▸ **WORK TASK**
Look through the data below for the line with "IC4 pin CS: N_17 -> N_22" and the line with "R2: none -> 1.8k (N_5, N_24)", then output those two and all lines in between, exactly as written.

▸ **RECORDS**
§ §
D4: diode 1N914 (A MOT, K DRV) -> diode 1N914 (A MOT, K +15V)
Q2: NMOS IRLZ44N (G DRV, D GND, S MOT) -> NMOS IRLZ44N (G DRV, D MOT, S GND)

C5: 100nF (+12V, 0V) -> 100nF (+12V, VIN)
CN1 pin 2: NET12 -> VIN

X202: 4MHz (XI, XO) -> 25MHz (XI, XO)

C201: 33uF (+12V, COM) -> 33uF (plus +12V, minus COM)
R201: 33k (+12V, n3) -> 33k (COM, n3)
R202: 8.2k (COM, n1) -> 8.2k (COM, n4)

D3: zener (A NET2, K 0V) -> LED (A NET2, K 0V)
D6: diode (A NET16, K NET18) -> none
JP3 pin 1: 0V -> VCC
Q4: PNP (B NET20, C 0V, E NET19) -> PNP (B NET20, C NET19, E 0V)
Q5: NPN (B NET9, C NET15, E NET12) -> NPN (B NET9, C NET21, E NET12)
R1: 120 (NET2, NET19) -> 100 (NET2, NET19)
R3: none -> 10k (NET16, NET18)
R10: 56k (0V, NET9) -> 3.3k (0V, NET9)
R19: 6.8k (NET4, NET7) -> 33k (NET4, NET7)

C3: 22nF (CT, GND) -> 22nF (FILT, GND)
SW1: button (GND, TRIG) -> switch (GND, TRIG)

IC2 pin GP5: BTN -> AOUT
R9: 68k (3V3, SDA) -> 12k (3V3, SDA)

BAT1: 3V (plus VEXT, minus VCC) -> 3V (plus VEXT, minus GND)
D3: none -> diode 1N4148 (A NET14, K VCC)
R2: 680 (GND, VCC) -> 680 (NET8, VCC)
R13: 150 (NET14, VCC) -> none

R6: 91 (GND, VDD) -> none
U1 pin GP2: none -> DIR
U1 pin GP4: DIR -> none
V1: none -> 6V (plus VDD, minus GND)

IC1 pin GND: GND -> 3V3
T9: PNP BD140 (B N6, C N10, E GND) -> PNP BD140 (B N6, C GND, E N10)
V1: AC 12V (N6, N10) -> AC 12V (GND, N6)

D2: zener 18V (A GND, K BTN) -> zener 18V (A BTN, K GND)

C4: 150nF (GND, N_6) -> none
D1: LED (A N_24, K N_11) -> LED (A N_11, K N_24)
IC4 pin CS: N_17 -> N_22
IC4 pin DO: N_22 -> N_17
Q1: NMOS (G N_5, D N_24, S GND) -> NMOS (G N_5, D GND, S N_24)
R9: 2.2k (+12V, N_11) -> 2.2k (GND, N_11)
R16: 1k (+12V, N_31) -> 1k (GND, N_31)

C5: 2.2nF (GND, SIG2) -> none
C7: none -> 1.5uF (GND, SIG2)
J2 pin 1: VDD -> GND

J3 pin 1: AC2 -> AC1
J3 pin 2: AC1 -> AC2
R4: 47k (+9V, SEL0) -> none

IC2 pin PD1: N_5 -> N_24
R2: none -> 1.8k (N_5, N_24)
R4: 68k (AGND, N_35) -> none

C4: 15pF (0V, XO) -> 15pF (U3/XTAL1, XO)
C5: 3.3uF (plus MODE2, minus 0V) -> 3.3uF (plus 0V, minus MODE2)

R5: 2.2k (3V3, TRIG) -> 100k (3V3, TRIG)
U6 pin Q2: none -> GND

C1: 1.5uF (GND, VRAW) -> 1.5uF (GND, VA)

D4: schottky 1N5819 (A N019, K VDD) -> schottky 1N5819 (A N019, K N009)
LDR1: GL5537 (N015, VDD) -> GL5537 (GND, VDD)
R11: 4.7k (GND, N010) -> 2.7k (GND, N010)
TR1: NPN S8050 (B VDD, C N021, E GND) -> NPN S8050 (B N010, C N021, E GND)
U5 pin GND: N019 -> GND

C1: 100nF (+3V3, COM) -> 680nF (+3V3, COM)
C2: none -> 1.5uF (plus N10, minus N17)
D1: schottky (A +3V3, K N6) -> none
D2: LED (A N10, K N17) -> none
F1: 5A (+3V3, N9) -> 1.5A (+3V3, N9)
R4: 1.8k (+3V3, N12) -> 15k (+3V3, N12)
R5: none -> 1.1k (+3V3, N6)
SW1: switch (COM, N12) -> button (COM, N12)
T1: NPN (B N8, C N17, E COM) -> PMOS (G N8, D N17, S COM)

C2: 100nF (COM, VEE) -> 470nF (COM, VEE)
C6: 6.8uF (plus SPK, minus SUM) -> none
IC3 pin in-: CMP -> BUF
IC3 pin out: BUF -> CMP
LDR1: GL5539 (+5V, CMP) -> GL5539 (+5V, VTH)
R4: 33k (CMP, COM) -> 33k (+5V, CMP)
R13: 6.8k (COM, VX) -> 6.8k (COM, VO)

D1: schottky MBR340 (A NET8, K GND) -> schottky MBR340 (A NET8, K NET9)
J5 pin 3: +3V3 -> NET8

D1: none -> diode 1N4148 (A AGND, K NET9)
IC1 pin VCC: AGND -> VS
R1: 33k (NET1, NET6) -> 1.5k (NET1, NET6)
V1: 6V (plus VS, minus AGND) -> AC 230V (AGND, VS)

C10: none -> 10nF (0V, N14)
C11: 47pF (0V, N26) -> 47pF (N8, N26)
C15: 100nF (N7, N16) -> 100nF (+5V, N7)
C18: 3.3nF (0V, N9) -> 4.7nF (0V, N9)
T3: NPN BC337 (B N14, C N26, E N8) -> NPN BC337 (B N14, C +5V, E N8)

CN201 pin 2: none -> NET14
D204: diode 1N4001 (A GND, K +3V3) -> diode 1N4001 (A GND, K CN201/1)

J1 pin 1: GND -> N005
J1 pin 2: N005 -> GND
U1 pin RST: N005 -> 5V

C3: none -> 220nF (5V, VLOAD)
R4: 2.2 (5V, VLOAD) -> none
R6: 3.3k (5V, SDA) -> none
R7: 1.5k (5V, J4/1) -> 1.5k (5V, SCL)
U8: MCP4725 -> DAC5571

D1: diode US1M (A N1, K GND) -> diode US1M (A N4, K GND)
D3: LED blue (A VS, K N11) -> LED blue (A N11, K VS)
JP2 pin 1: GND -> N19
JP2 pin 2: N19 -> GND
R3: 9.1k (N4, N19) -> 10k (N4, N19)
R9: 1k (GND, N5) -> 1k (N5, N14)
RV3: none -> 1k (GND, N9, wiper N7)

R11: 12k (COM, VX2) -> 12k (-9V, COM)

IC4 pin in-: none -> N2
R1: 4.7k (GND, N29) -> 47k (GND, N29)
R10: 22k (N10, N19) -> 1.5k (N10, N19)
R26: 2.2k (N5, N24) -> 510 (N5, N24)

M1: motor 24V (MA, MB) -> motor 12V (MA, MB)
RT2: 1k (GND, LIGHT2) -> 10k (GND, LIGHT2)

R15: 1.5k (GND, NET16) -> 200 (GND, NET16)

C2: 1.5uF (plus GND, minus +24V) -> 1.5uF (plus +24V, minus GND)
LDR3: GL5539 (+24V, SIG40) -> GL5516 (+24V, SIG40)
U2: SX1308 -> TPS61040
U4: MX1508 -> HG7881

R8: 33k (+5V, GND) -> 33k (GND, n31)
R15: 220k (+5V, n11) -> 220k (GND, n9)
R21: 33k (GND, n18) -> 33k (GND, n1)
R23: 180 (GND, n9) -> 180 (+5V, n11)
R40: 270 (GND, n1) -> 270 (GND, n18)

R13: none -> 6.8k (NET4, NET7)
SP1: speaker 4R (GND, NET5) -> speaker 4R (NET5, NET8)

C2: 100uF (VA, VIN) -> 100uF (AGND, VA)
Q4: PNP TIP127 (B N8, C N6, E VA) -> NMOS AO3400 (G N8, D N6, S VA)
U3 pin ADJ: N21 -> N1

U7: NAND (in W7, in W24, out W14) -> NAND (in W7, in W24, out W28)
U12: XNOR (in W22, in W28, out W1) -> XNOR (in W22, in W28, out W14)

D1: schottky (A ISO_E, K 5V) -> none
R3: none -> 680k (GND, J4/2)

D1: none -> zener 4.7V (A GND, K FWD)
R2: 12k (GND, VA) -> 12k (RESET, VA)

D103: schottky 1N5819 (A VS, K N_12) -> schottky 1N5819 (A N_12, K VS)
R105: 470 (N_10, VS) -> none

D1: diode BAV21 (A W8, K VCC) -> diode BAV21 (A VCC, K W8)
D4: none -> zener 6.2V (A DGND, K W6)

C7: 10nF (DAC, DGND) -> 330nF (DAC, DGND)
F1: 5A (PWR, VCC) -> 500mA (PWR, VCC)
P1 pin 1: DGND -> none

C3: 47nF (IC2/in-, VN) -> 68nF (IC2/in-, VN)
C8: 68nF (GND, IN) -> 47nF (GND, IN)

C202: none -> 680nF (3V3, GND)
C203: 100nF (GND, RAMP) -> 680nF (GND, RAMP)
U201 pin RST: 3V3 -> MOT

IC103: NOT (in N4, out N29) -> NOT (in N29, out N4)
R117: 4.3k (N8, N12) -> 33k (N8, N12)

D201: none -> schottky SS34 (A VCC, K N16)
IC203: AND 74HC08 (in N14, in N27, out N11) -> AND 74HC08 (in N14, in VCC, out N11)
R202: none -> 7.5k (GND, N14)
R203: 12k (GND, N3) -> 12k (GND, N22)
§ §
▸ **OUTPUT FOR THIS EXERCISE**
IC4 pin CS: N_17 -> N_22
IC4 pin DO: N_22 -> N_17
Q1: NMOS (G N_5, D N_24, S GND) -> NMOS (G N_5, D GND, S N_24)
R9: 2.2k (+12V, N_11) -> 2.2k (GND, N_11)
R16: 1k (+12V, N_31) -> 1k (GND, N_31)

C5: 2.2nF (GND, SIG2) -> none
C7: none -> 1.5uF (GND, SIG2)
J2 pin 1: VDD -> GND

J3 pin 1: AC2 -> AC1
J3 pin 2: AC1 -> AC2
R4: 47k (+9V, SEL0) -> none

IC2 pin PD1: N_5 -> N_24
R2: none -> 1.8k (N_5, N_24)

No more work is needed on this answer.